TASK INSTRUCTIONS: Copy out every line in the material below that contains the string "kern".

STORED ROWS:
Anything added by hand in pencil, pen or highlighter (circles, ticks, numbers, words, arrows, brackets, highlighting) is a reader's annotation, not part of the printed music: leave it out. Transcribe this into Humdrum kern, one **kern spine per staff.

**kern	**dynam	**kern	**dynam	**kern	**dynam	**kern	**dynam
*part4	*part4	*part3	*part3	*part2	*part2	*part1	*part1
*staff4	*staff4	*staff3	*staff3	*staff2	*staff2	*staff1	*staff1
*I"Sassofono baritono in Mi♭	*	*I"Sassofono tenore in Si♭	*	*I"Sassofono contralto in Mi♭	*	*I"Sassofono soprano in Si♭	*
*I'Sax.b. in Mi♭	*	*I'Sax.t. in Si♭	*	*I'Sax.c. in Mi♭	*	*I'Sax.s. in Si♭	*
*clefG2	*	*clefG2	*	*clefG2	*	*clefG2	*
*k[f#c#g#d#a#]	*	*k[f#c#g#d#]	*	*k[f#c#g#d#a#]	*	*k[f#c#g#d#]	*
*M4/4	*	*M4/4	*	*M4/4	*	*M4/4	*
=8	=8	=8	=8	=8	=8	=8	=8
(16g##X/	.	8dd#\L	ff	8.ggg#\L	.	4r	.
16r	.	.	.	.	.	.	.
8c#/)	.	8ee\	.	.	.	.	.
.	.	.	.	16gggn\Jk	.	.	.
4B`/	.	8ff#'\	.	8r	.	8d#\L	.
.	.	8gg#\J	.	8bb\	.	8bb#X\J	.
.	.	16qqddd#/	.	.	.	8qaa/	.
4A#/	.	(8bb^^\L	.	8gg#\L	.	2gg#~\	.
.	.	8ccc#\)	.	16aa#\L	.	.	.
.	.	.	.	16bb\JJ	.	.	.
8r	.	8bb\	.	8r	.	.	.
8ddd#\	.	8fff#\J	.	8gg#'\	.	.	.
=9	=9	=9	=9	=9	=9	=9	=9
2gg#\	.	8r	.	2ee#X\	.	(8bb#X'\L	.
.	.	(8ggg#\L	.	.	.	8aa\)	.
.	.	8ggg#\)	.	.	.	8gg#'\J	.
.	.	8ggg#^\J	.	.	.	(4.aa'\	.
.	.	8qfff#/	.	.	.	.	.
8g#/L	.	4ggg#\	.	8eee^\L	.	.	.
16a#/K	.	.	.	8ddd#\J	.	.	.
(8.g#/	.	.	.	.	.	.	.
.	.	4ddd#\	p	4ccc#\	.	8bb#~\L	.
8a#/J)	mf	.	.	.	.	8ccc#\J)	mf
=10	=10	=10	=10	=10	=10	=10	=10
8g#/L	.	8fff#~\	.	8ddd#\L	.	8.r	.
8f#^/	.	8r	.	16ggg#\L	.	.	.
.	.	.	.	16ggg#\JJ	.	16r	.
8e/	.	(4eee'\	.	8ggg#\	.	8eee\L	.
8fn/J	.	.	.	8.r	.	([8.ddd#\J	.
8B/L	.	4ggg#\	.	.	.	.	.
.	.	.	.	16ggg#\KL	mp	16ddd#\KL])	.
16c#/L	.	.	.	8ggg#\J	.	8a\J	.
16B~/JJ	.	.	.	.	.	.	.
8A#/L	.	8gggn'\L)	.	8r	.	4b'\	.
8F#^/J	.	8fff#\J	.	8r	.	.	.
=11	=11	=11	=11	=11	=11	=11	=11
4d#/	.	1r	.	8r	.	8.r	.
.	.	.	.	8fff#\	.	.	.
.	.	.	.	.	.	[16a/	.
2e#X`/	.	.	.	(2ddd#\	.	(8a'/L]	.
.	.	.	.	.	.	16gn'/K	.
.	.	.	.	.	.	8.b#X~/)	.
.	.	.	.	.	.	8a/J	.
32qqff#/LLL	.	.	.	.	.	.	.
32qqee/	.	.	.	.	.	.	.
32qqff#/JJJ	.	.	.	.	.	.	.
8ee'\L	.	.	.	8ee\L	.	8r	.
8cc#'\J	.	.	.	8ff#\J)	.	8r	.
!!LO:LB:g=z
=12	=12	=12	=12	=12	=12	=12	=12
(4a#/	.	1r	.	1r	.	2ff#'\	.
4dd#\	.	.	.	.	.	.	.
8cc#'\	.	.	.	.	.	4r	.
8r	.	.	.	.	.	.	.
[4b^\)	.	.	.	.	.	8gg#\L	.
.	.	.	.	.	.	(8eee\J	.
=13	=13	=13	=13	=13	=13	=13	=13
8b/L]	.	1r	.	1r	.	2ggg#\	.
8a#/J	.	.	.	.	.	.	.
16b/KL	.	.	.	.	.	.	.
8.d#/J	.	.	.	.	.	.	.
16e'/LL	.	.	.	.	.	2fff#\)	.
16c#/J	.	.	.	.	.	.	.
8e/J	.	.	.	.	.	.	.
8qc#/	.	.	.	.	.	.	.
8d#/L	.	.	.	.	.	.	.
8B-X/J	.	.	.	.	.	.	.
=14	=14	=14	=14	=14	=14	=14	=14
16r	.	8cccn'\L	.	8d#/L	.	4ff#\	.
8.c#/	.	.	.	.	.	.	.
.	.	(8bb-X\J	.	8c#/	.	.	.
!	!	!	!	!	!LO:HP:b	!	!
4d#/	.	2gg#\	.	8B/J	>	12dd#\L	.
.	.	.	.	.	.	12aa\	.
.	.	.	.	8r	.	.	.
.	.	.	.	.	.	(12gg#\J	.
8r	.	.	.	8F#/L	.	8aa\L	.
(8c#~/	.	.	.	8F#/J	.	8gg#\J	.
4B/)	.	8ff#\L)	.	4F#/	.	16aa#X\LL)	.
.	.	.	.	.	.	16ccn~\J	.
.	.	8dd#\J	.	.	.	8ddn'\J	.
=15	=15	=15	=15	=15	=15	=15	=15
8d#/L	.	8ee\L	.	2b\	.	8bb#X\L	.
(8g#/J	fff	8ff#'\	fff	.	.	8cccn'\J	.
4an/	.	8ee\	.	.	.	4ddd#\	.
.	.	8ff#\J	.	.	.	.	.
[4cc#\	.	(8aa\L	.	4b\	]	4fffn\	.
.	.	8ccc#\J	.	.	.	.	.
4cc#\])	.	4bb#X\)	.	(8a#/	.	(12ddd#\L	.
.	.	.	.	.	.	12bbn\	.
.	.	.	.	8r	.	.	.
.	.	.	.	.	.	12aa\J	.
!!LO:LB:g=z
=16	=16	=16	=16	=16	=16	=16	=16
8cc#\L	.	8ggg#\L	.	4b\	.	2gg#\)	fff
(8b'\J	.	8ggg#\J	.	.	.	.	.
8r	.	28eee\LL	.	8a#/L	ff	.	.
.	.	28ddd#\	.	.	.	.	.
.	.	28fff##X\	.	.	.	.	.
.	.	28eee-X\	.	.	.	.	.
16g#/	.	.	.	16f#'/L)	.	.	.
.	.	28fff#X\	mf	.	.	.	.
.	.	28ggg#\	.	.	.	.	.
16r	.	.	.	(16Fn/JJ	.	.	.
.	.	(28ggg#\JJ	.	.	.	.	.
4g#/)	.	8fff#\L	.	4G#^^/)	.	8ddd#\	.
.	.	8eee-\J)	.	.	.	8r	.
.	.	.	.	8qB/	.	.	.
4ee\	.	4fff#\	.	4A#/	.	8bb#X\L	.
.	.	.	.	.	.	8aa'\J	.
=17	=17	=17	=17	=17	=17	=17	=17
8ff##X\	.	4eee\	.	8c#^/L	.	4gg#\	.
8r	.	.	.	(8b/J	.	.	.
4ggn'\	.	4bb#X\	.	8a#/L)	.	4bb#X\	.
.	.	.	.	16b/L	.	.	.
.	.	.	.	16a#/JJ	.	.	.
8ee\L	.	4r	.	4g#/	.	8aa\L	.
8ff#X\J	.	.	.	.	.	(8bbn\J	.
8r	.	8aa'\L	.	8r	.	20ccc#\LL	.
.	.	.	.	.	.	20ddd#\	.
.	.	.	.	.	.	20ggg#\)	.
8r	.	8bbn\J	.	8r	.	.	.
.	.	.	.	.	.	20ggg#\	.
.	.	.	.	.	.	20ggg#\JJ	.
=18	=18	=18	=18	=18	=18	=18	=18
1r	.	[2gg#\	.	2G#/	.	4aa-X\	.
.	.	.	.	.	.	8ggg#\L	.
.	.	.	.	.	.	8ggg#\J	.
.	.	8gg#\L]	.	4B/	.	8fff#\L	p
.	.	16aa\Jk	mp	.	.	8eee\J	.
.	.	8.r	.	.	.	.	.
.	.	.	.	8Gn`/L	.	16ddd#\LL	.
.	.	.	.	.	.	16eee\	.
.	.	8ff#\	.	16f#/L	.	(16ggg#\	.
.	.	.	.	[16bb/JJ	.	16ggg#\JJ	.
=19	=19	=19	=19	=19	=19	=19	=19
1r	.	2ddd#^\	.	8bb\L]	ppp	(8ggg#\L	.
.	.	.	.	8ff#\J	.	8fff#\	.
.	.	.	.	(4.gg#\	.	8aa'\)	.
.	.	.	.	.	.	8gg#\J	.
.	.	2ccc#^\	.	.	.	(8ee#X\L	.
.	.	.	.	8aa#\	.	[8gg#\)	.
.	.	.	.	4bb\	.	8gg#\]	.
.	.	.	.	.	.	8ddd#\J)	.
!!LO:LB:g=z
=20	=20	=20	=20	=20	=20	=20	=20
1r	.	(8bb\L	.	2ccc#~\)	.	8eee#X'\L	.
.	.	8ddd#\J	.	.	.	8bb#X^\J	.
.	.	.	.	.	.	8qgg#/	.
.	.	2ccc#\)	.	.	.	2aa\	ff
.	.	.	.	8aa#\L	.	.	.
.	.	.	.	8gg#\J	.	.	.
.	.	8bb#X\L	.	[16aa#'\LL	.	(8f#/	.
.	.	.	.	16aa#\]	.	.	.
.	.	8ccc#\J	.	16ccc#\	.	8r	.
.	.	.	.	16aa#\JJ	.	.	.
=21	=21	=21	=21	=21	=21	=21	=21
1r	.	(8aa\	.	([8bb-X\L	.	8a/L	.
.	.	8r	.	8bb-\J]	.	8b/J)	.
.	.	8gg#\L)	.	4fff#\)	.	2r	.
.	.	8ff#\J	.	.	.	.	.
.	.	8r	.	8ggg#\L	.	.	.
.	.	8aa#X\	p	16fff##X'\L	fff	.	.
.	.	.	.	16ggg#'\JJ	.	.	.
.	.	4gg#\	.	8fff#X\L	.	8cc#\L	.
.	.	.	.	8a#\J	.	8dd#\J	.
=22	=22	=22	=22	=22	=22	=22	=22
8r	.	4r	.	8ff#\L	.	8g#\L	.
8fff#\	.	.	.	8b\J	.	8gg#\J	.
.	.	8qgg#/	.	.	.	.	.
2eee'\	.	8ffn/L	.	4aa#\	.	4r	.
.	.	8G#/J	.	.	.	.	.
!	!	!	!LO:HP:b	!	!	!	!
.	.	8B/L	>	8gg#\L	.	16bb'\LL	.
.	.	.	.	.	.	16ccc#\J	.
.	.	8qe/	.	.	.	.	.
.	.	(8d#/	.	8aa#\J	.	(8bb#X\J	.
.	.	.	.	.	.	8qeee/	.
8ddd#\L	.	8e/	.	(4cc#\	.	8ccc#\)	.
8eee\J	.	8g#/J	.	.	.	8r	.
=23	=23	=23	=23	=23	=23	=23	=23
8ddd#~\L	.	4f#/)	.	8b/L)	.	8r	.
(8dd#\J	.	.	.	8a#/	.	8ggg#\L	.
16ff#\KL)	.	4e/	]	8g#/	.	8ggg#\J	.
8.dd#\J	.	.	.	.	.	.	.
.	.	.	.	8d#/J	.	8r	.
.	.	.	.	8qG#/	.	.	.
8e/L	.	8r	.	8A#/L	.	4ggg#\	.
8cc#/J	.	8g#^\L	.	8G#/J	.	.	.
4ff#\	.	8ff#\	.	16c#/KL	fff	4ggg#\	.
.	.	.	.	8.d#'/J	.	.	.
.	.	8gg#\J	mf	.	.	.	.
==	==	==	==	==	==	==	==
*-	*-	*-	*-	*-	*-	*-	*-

WRITTEN ANSWER:
Anything added by hand in pencil, pen or highlighter (circles, ticks, numbers, words, arrows, brackets, highlighting) is a reader's annotation, not part of the printed music: leave it out. Transcribe this into Humdrum kern, one **kern spine per staff.
**kern	**dynam	**kern	**dynam	**kern	**dynam	**kern	**dynam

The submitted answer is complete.